ACTIVITY: Below is a block of entries; repeat exactly the lines starting at the line that contains "(524, 341) = (337, 410): red capsule -> none" and ending at the line that contains "(702, 285) = (620, 520): red", both included.

(Object change listings)
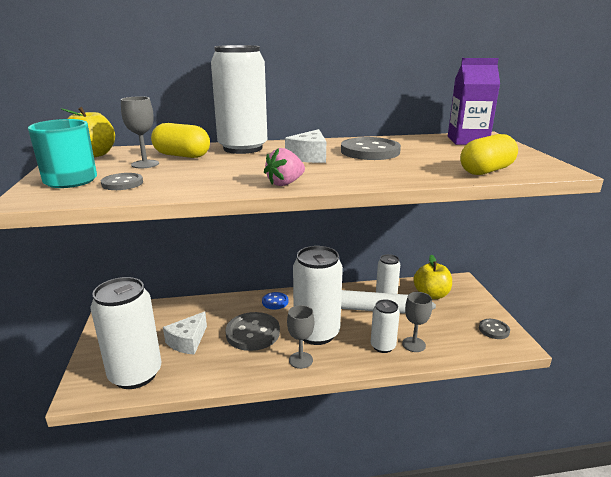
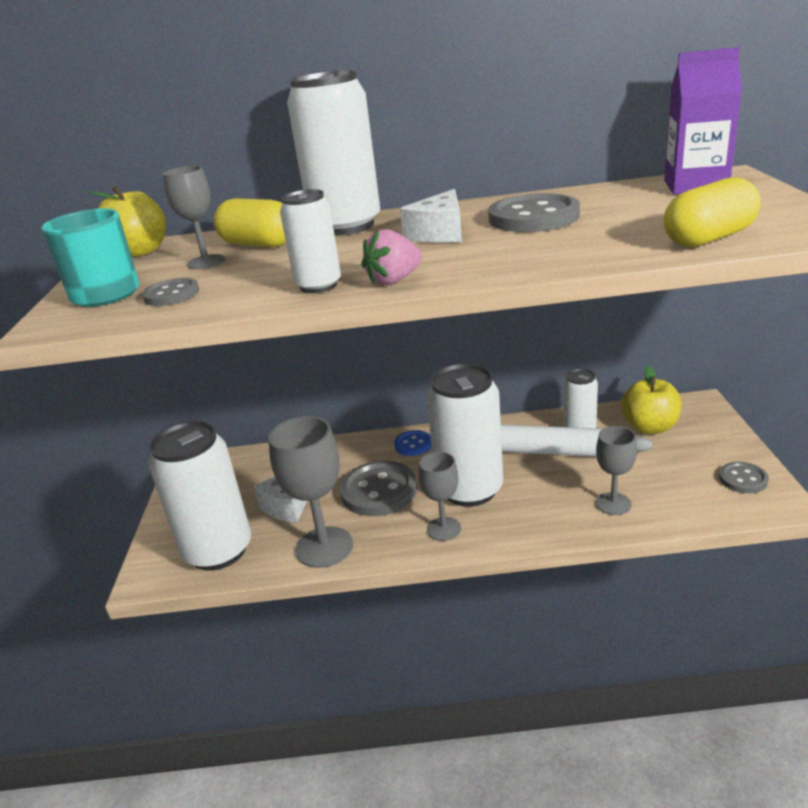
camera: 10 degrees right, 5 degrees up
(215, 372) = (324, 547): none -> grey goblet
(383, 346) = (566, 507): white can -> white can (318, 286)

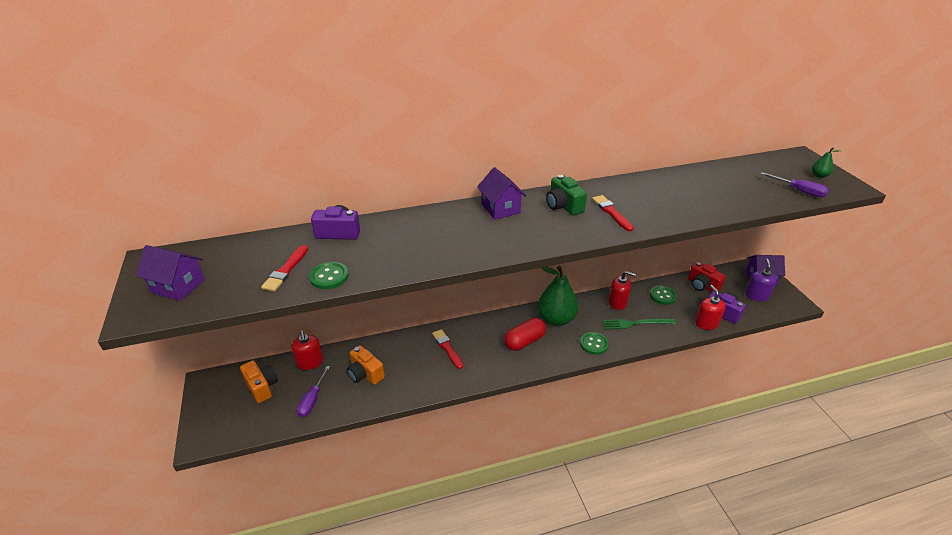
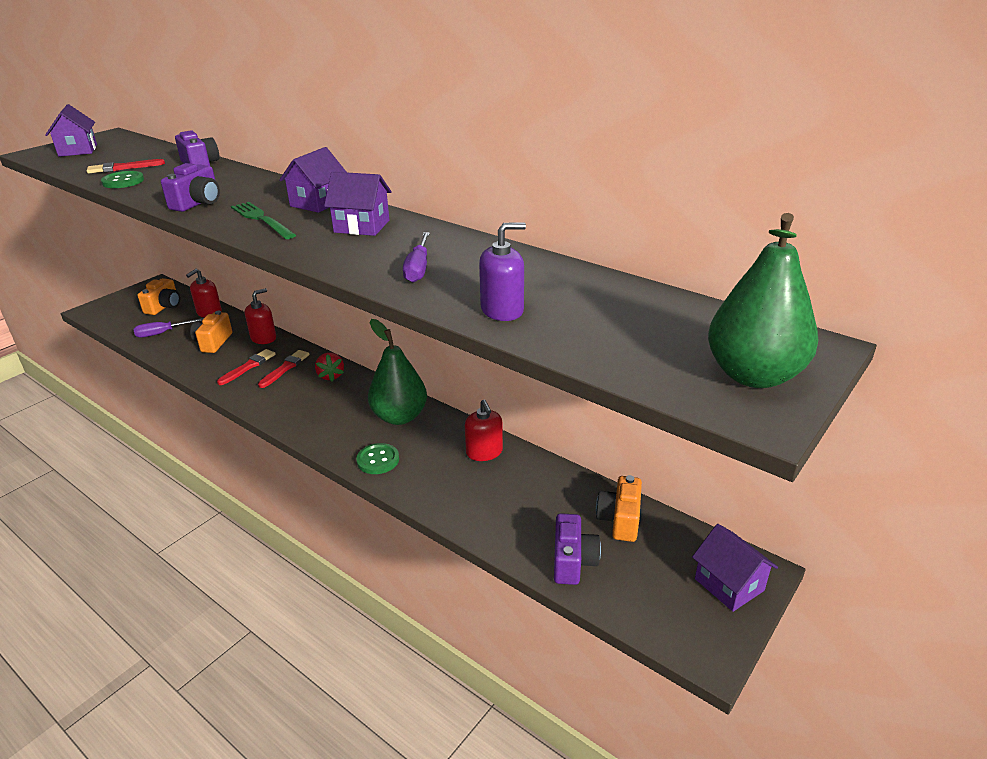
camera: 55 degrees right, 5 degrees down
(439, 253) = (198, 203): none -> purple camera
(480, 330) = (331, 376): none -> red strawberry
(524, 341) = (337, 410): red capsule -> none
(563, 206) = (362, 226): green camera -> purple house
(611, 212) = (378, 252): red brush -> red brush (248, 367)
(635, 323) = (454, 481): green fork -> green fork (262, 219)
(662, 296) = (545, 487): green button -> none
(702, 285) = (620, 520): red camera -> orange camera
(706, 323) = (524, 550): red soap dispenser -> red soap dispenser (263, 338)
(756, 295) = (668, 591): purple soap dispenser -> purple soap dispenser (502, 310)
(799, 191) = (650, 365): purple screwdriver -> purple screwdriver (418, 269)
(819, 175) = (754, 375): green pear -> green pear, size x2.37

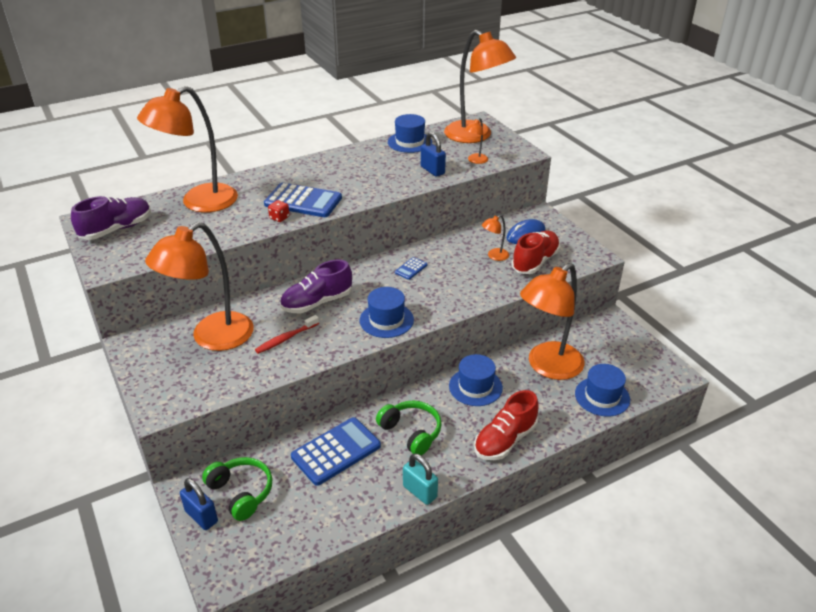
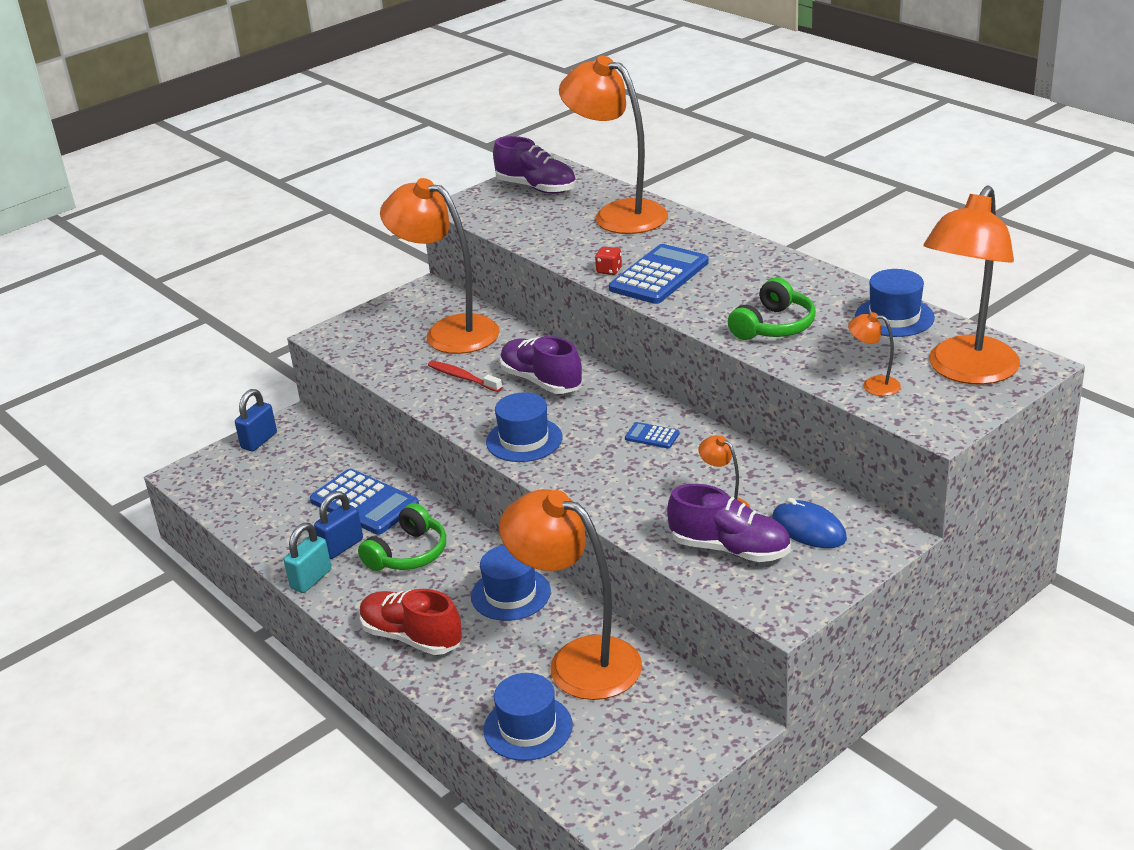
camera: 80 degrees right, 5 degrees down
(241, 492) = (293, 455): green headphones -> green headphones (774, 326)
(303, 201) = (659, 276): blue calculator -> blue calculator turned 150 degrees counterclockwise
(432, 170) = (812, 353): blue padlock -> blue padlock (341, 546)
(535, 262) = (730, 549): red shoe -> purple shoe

EXERCISE SOLUTION:
(524, 341) = (337, 410): red capsule -> none
(563, 206) = (362, 226): green camera -> purple house
(611, 212) = (378, 252): red brush -> red brush (248, 367)
(635, 323) = (454, 481): green fork -> green fork (262, 219)
(662, 296) = (545, 487): green button -> none
(702, 285) = (620, 520): red camera -> orange camera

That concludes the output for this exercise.